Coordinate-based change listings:

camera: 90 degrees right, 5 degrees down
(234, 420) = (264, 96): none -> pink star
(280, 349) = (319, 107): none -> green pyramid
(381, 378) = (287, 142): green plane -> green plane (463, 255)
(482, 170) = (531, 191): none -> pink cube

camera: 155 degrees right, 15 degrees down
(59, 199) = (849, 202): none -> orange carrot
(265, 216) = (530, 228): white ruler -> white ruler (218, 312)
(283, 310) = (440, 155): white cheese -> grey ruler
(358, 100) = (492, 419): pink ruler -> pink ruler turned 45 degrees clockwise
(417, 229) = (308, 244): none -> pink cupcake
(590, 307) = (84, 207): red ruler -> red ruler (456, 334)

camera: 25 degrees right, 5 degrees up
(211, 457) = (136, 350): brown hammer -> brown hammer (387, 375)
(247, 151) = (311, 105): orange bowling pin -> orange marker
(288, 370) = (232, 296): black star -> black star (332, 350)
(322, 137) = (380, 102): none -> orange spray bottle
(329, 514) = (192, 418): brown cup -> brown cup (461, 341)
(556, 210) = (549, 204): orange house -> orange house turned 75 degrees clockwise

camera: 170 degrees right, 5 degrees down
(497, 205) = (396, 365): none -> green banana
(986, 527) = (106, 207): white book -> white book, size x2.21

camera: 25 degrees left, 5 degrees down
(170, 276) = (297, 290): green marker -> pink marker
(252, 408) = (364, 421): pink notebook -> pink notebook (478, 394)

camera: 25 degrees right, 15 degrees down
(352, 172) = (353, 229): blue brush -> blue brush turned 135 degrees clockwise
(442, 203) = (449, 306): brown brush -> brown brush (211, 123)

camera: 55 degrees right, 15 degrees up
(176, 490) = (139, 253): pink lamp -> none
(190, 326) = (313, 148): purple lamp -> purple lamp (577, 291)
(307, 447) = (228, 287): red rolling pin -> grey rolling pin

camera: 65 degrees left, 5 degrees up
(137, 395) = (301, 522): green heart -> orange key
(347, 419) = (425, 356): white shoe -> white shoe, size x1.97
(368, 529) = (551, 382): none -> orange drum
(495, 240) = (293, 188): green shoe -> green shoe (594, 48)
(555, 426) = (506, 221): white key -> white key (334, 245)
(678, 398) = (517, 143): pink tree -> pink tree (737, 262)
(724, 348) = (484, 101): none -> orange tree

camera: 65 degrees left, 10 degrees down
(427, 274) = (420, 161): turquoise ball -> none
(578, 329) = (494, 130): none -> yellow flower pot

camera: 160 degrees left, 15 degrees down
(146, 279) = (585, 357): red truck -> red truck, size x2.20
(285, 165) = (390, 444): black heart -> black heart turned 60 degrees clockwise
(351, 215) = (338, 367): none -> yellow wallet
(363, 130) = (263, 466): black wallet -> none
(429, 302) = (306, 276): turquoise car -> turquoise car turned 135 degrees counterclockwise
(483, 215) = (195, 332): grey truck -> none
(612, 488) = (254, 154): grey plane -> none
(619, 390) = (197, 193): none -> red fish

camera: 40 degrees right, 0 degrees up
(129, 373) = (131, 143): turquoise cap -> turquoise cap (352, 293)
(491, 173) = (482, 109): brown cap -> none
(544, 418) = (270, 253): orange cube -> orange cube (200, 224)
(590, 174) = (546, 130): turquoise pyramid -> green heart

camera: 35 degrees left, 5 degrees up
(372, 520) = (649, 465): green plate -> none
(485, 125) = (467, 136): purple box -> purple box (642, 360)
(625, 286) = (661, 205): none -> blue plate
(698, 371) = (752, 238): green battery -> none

● ACTIVITY
Only the number is wanted: how many lines in the preceding entries hold the string "turned"?

● TASK OUTPUT
5